*** Opening Data extracts ***

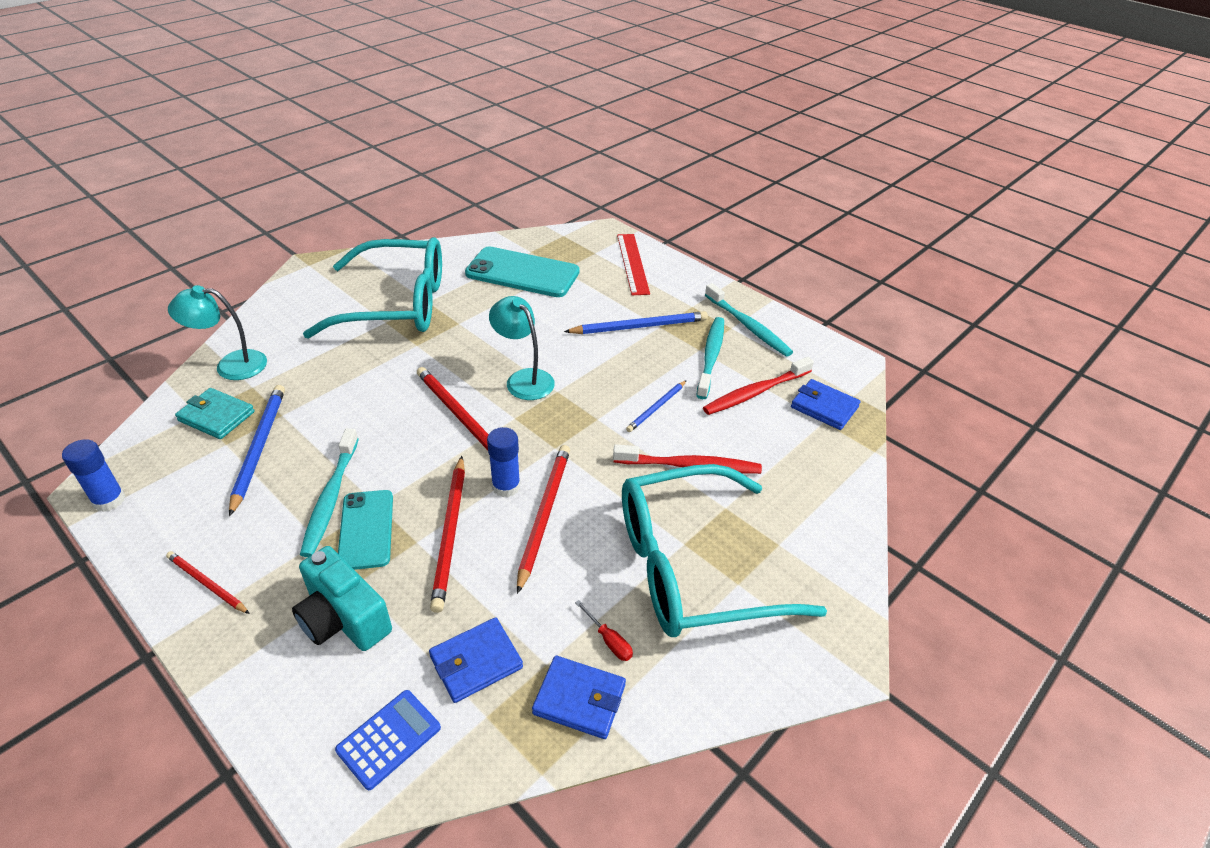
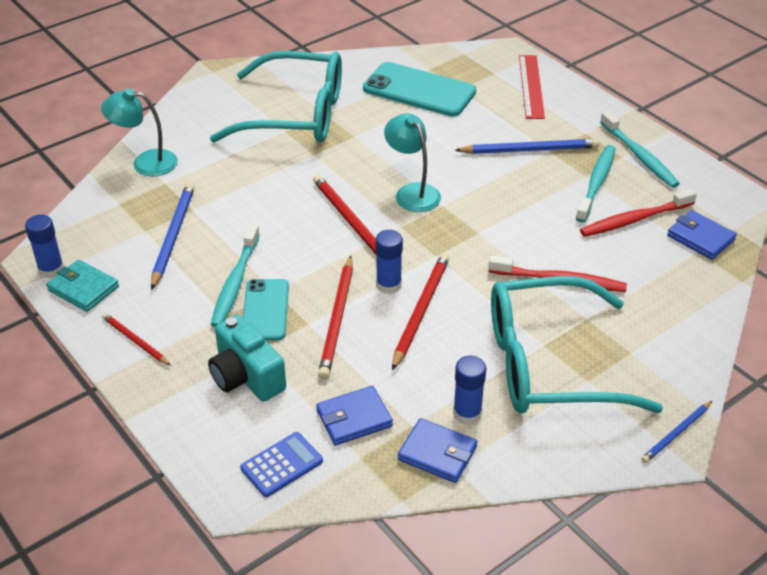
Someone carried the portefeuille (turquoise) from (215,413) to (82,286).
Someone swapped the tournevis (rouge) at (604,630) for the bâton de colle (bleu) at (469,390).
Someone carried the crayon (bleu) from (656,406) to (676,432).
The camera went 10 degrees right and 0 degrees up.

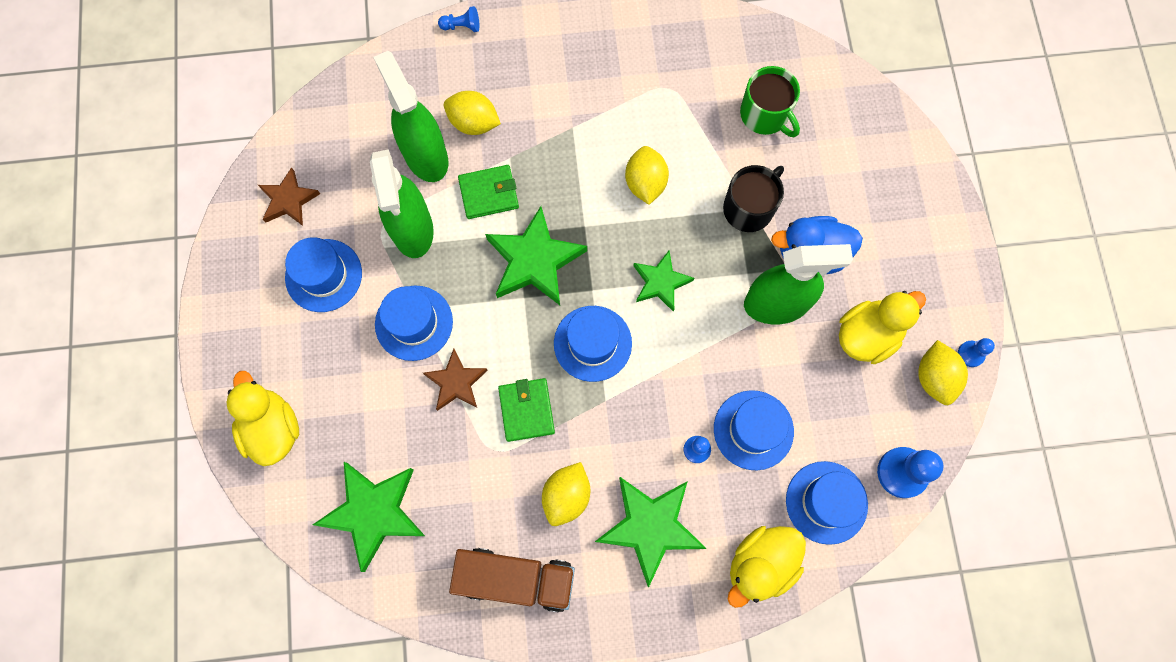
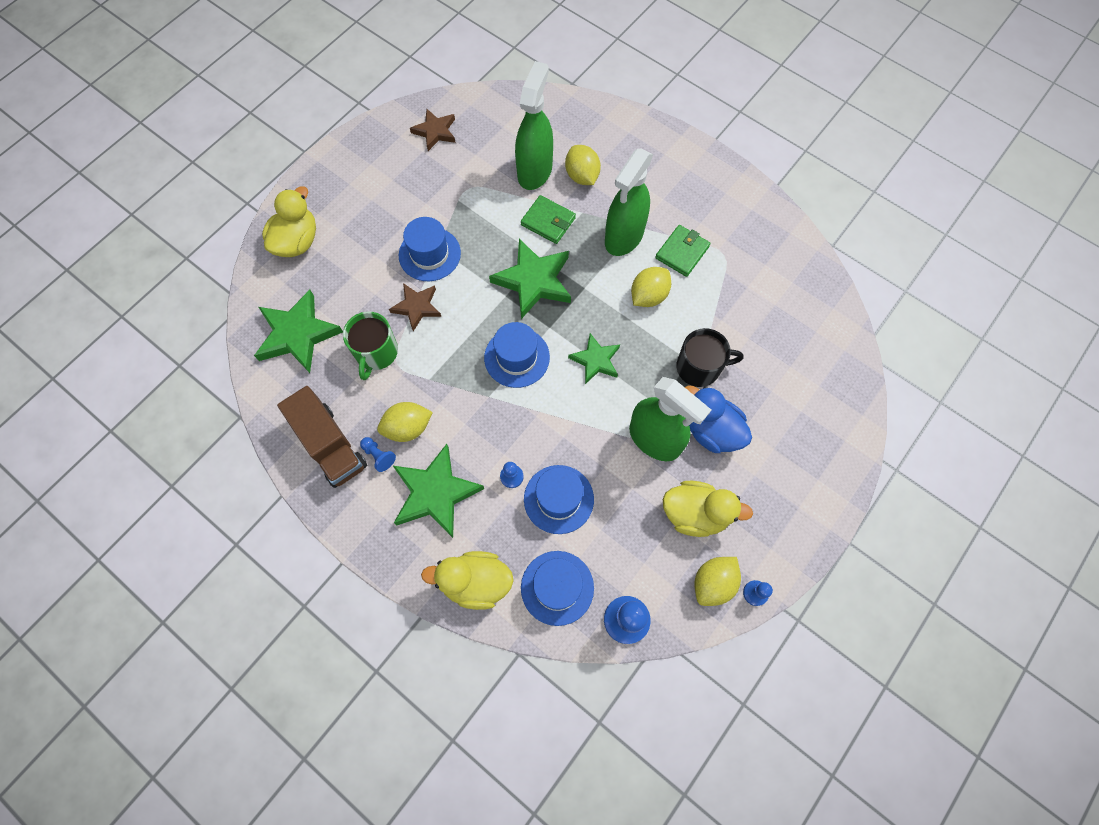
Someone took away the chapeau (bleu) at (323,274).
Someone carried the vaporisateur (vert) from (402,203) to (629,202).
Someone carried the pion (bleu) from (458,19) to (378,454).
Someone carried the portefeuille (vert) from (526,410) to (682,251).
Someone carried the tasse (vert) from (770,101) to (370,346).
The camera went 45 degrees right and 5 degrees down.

*** Closing Data extracts ***

§ Assignment
Give an exact copy of the material, leaving out every picture.

§ Solution for this problem
Someone carried the portefeuille (turquoise) from (215,413) to (82,286).
Someone swapped the tournevis (rouge) at (604,630) for the bâton de colle (bleu) at (469,390).
Someone carried the crayon (bleu) from (656,406) to (676,432).
The camera went 10 degrees right and 0 degrees up.

Someone took away the chapeau (bleu) at (323,274).
Someone carried the vaporisateur (vert) from (402,203) to (629,202).
Someone carried the pion (bleu) from (458,19) to (378,454).
Someone carried the portefeuille (vert) from (526,410) to (682,251).
Someone carried the tasse (vert) from (770,101) to (370,346).
The camera went 45 degrees right and 5 degrees down.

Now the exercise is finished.